**PROBLEM REQUIREMENTS**. The entries below contain a stretch that opens with the line containing "(654, 473) = (290, 158): none" and closes with the line containing "(769, 433) = (220, 151): orange"; set down that stretch exactly, both ends included, and nothing else.

═══ MATERIAL FOR THE TASK ═══

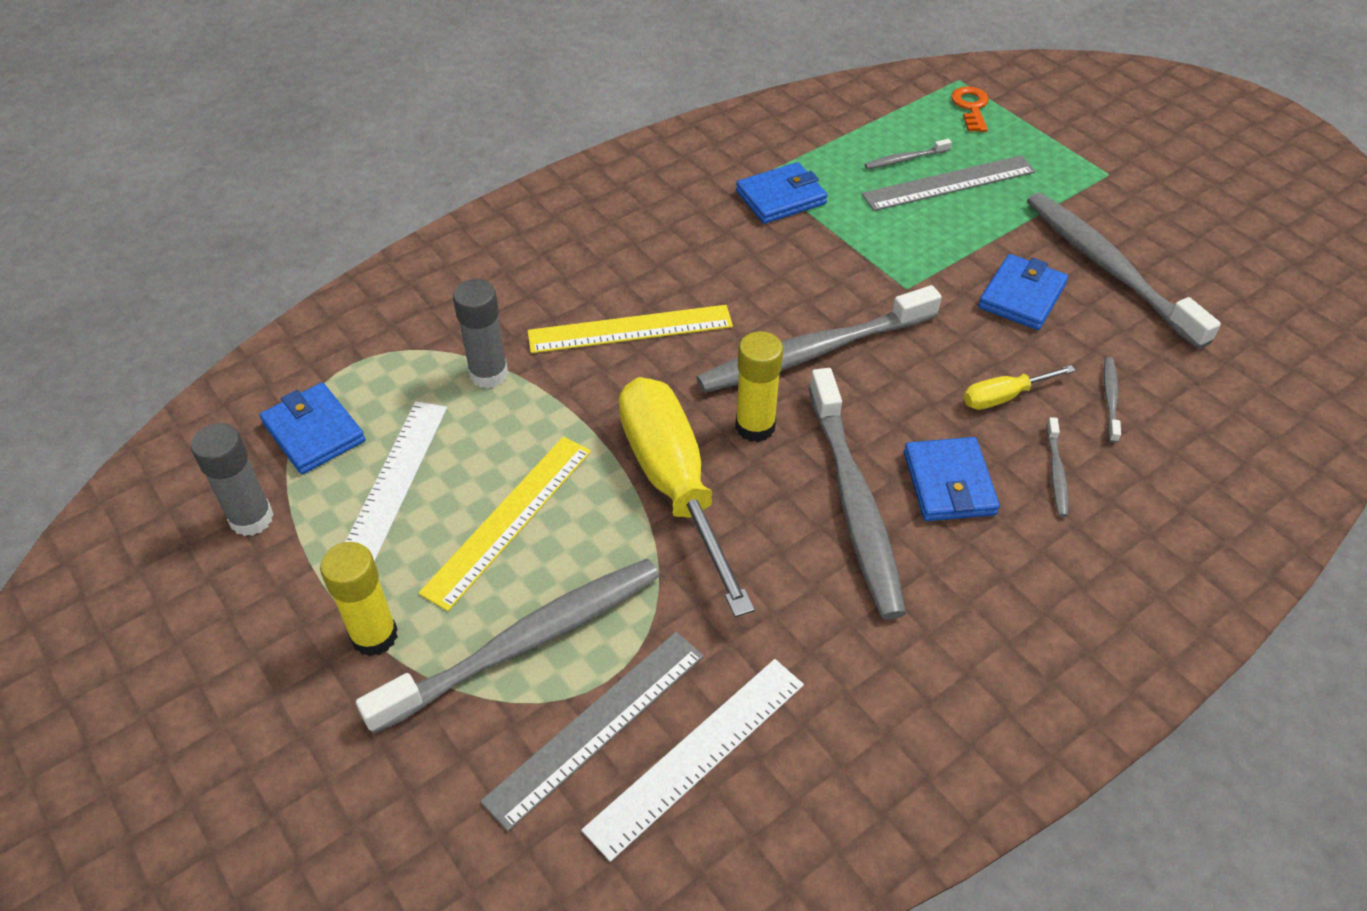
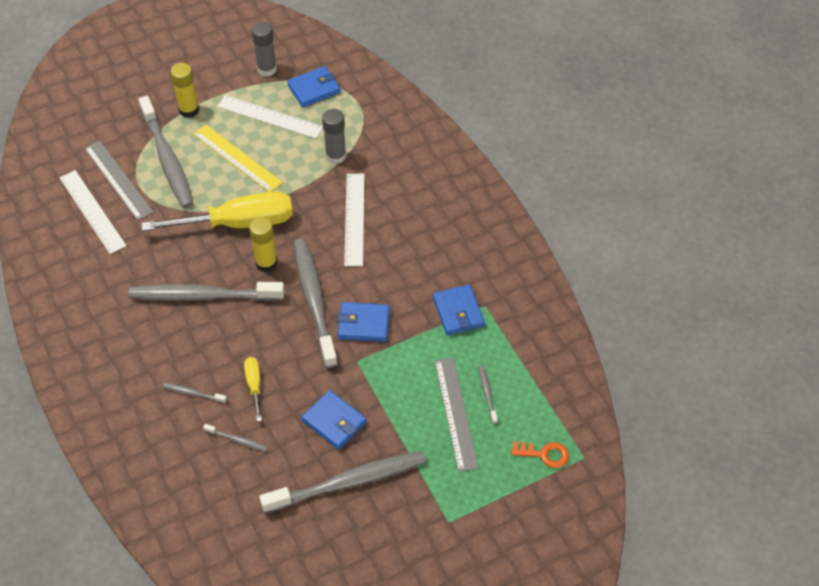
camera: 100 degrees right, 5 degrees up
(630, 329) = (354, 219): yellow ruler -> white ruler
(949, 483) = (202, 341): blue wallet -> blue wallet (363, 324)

═══
═══ MATERIAL FOR THE TASK ═══

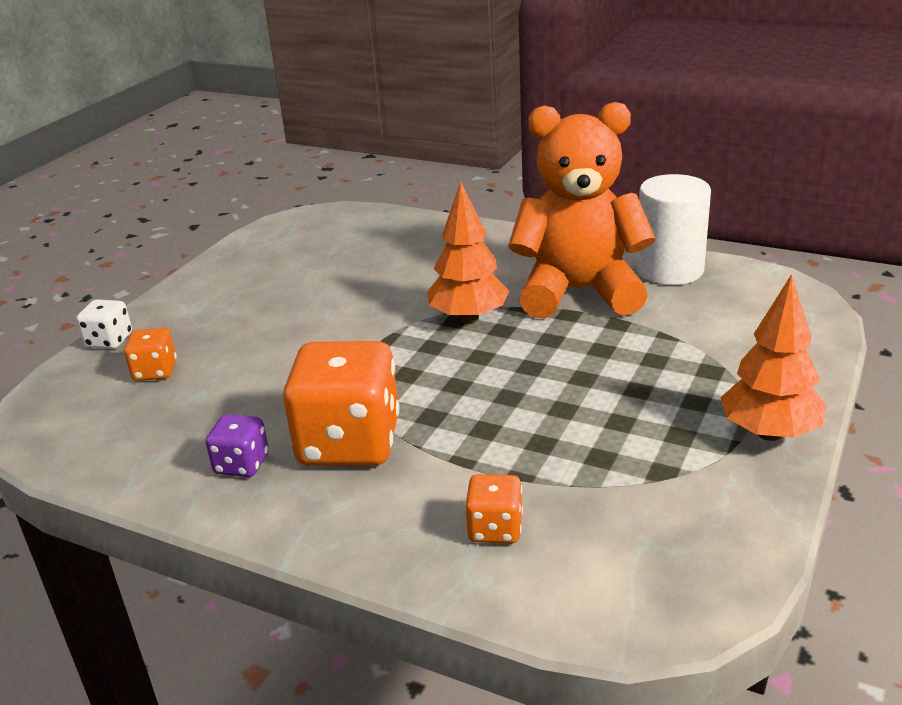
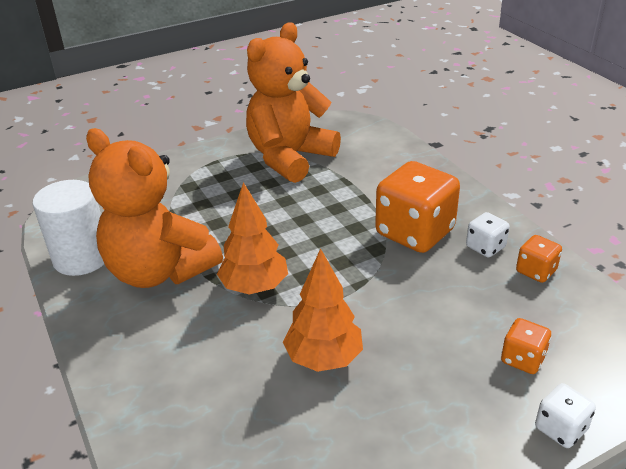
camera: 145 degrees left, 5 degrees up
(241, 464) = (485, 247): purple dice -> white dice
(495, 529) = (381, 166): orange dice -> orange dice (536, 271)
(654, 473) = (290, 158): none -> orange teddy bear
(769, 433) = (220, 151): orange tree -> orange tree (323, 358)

═══

**OUTPUT FOR THIS TASK**.
(654, 473) = (290, 158): none -> orange teddy bear
(769, 433) = (220, 151): orange tree -> orange tree (323, 358)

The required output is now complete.